Task brief
This exercise calls for all the entries that follow to be set down exactly, without their images.

Provided entries START

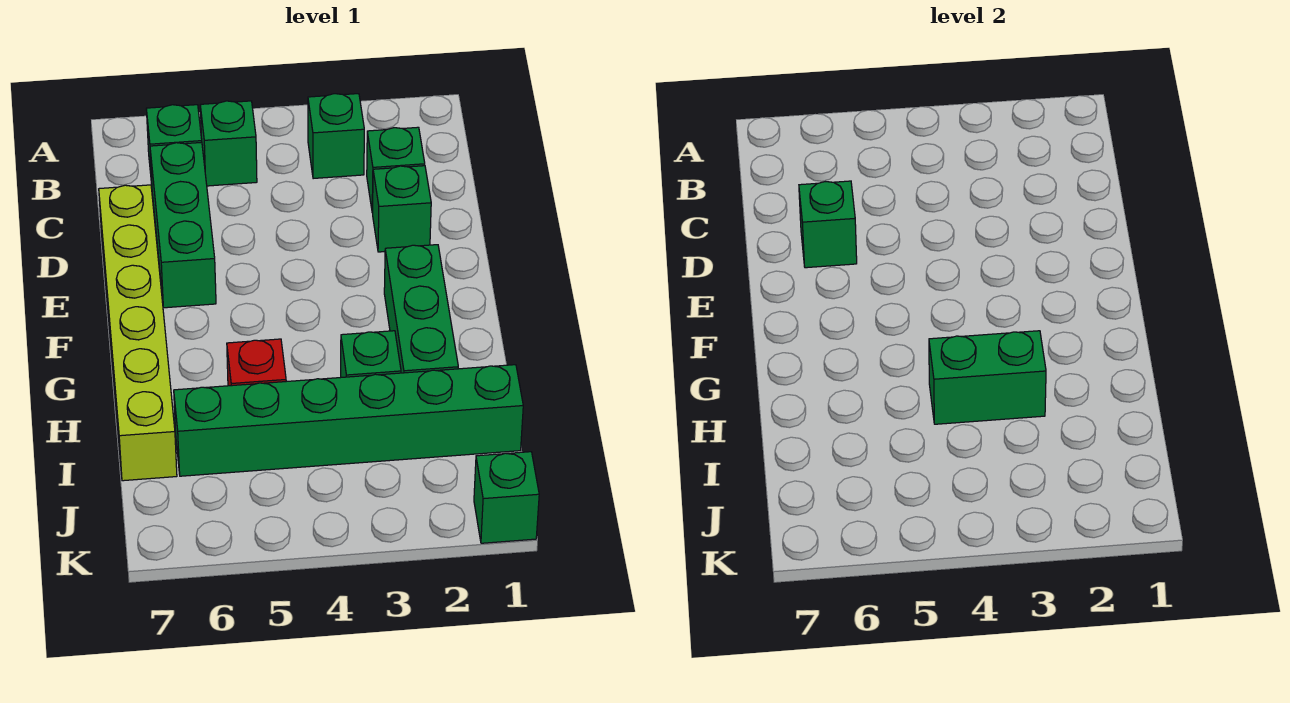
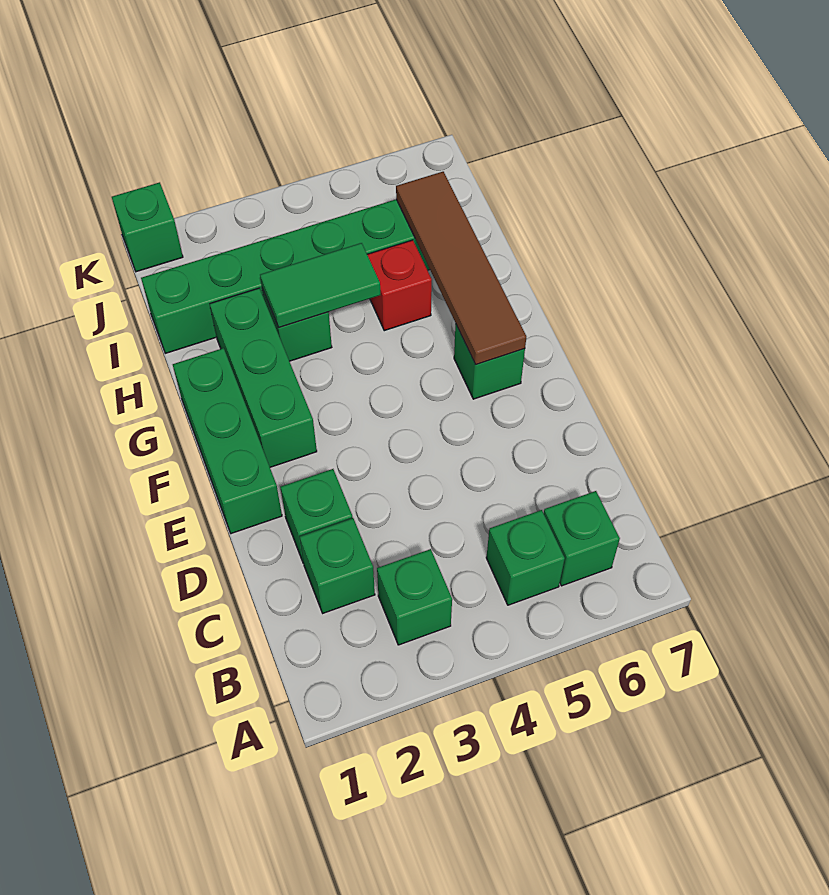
green brick C6:E6 level 1 -> green brick E1:G1 level 1
green brick D6 level 2 -> green brick F6 level 1
lime brick D7:I7 level 1 -> none
none -> brown tile F6:I6 level 2
green brick H3:H4 level 2 -> green tile H3:H4 level 2

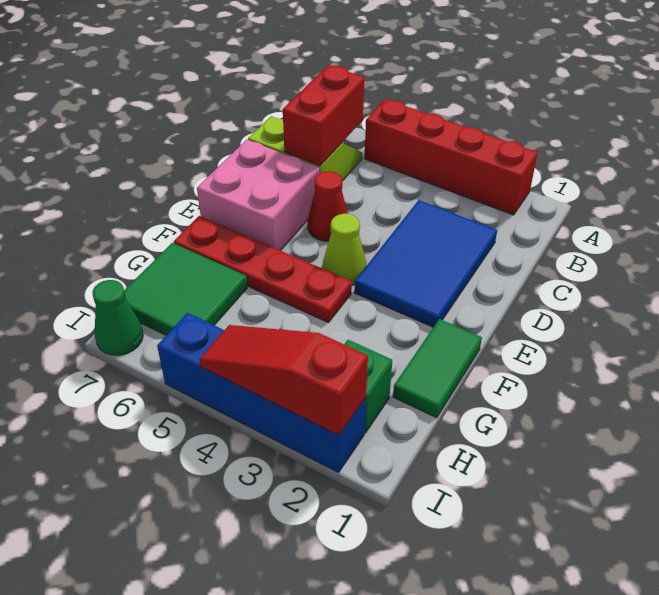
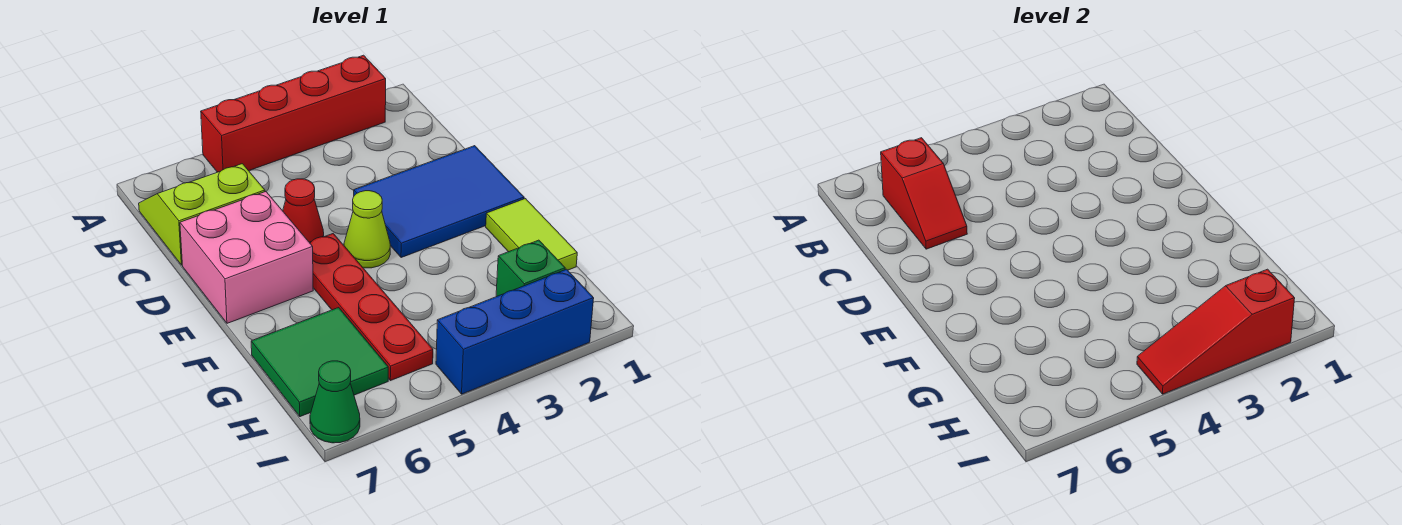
red brick B6:C6 level 2 -> red slope B6:C6 level 2 top B
blue tile C2:E3 level 1 -> blue tile D1:E3 level 1
green tile F1:G1 level 1 -> lime tile F1:G1 level 1
red plate F4:F7 level 1 -> red plate E5:H5 level 1
blue brick I2:I5 level 1 -> blue brick I2:I4 level 1

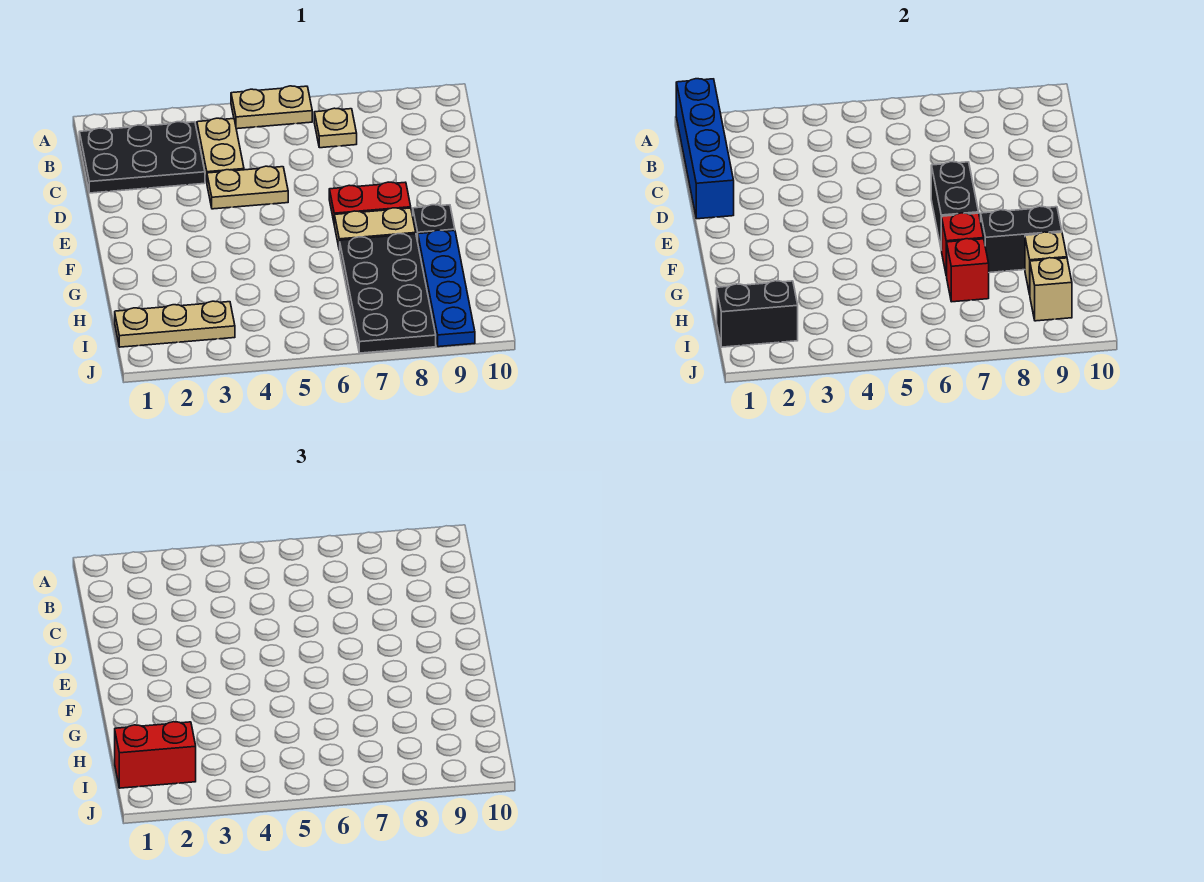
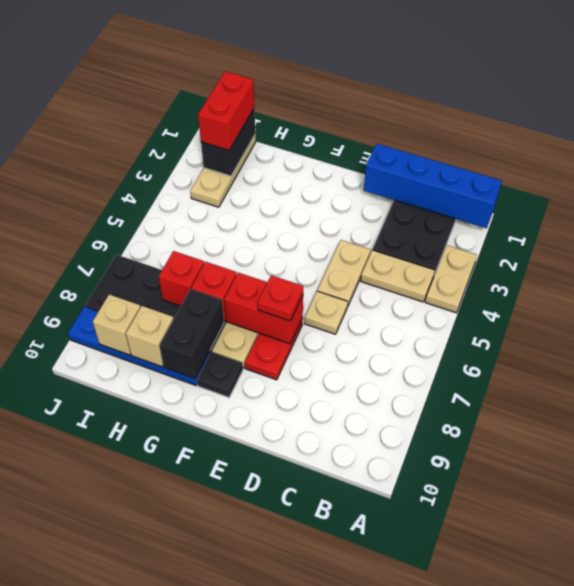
tan plate A5:A6 level 1 -> tan plate A3:A4 level 1
tan plate B7 level 1 -> tan plate D6 level 1
black brick E7:F7 level 2 -> red brick E7:F7 level 2
none -> red plate E7 level 3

Provided entries END

Result of this exercise
green brick C6:E6 level 1 -> green brick E1:G1 level 1
green brick D6 level 2 -> green brick F6 level 1
lime brick D7:I7 level 1 -> none
none -> brown tile F6:I6 level 2
green brick H3:H4 level 2 -> green tile H3:H4 level 2

red brick B6:C6 level 2 -> red slope B6:C6 level 2 top B
blue tile C2:E3 level 1 -> blue tile D1:E3 level 1
green tile F1:G1 level 1 -> lime tile F1:G1 level 1
red plate F4:F7 level 1 -> red plate E5:H5 level 1
blue brick I2:I5 level 1 -> blue brick I2:I4 level 1

tan plate A5:A6 level 1 -> tan plate A3:A4 level 1
tan plate B7 level 1 -> tan plate D6 level 1
black brick E7:F7 level 2 -> red brick E7:F7 level 2
none -> red plate E7 level 3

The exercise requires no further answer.